• [Brief]:
Looking through the data, please report how many lines contain the string "turned", giving nothing but the number.

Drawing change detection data
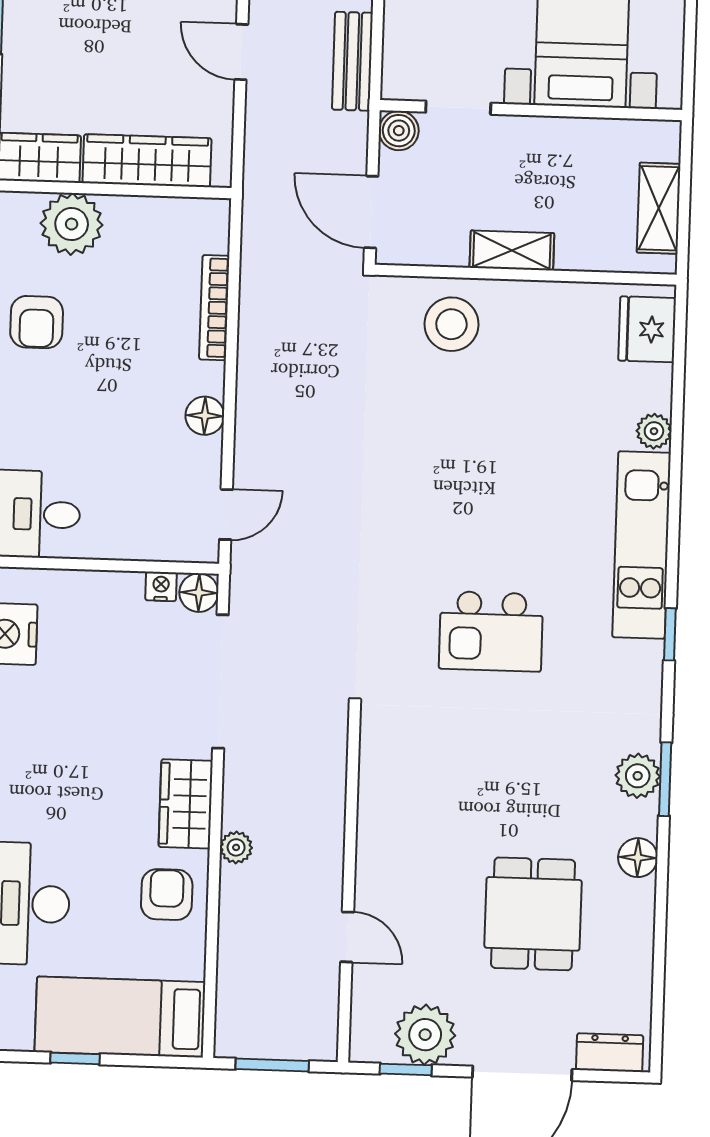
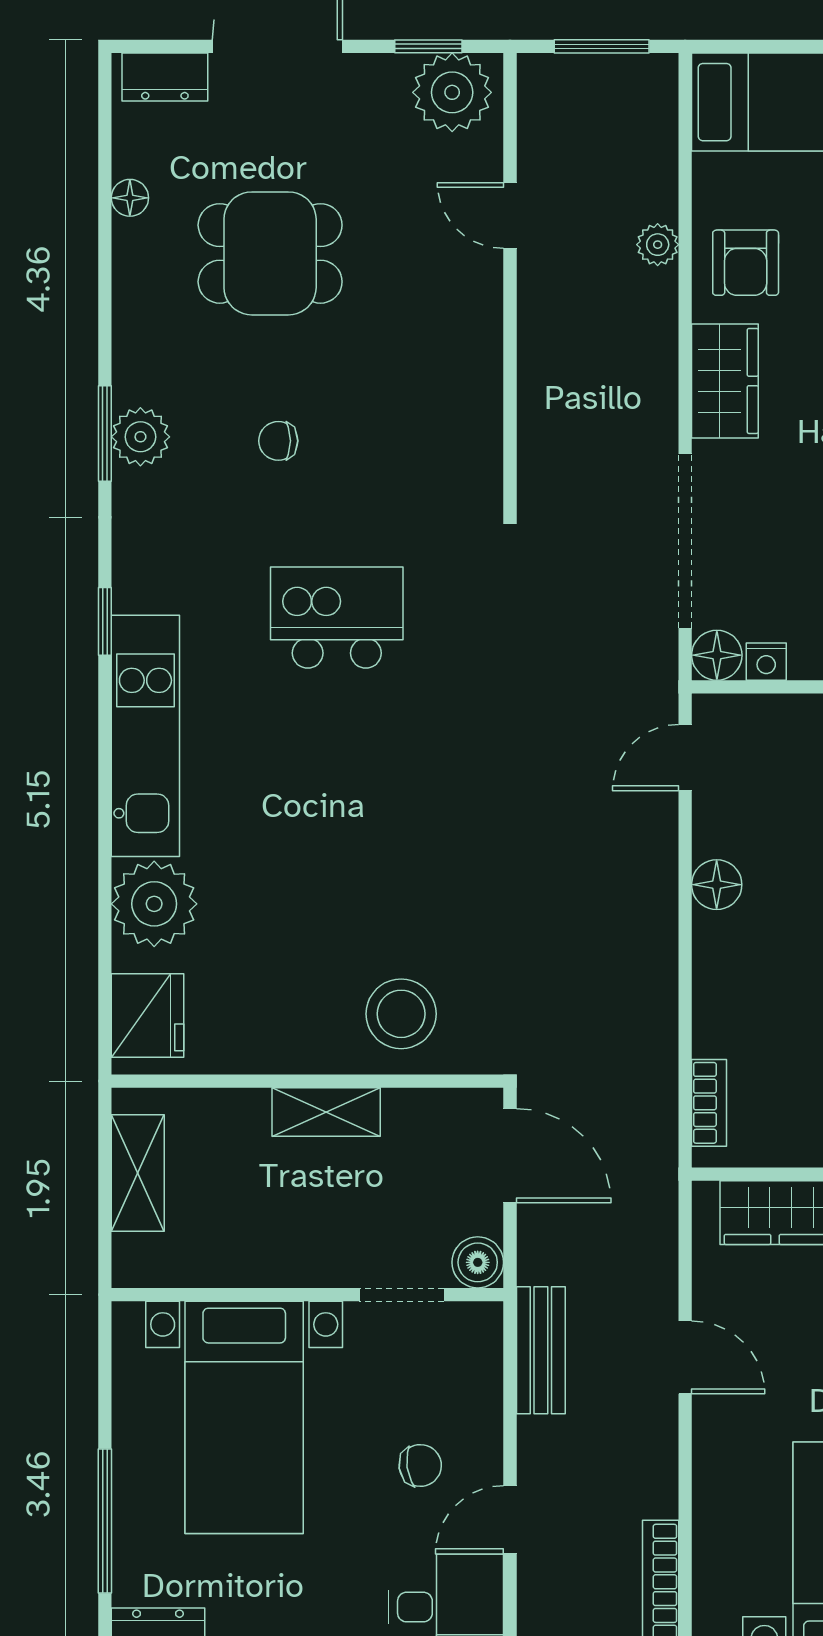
bookcase: (214, 308) -> (709, 1103), moved, width x0.64
plant: (654, 431) -> (154, 904), width x1.88, depth x1.88
chair: (532, 769) -> (278, 441), added
plant: (236, 847) -> (658, 245), moved
floor lamp: (638, 858) -> (130, 198), moved, width x0.73, depth x0.73
dining table: (533, 914) -> (270, 253), turned 90
plant: (425, 1035) -> (452, 92), moved

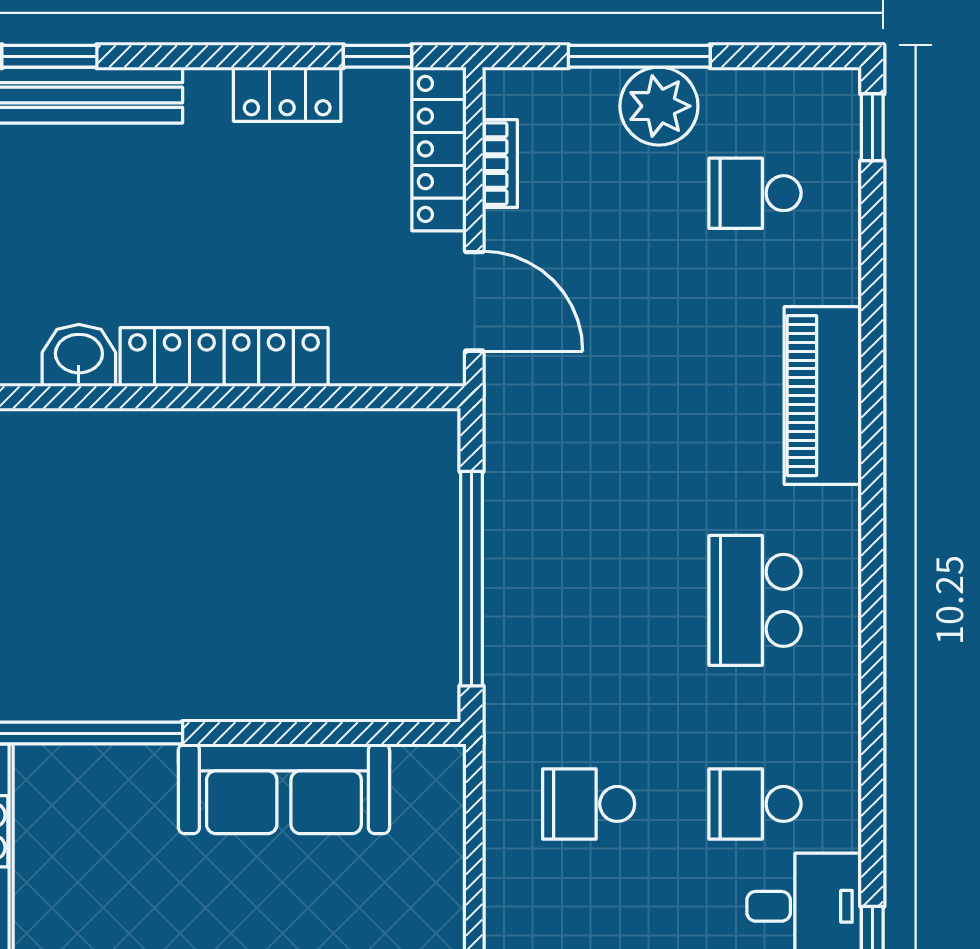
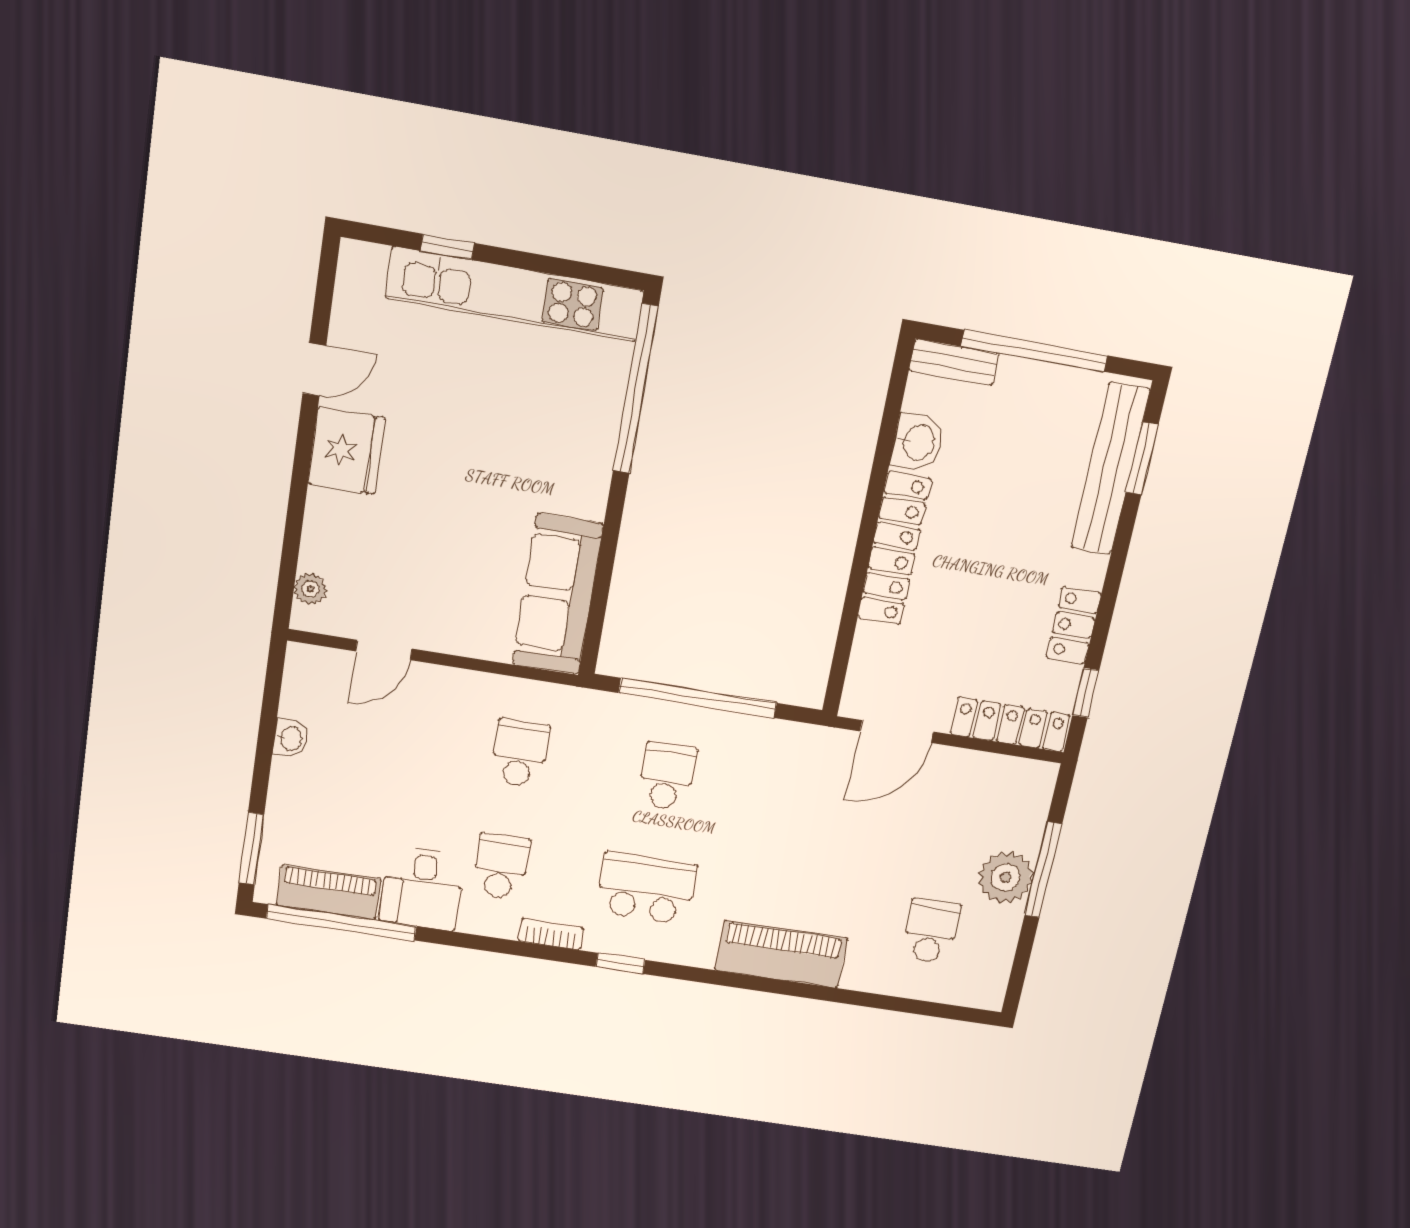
window: (872, 127) -> (620, 963), moved
bookcase: (500, 164) -> (551, 934), moved, turned 180
school desk: (589, 600) -> (667, 776), added
sofa: (284, 789) -> (558, 595), moved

• [Solved problem]:
2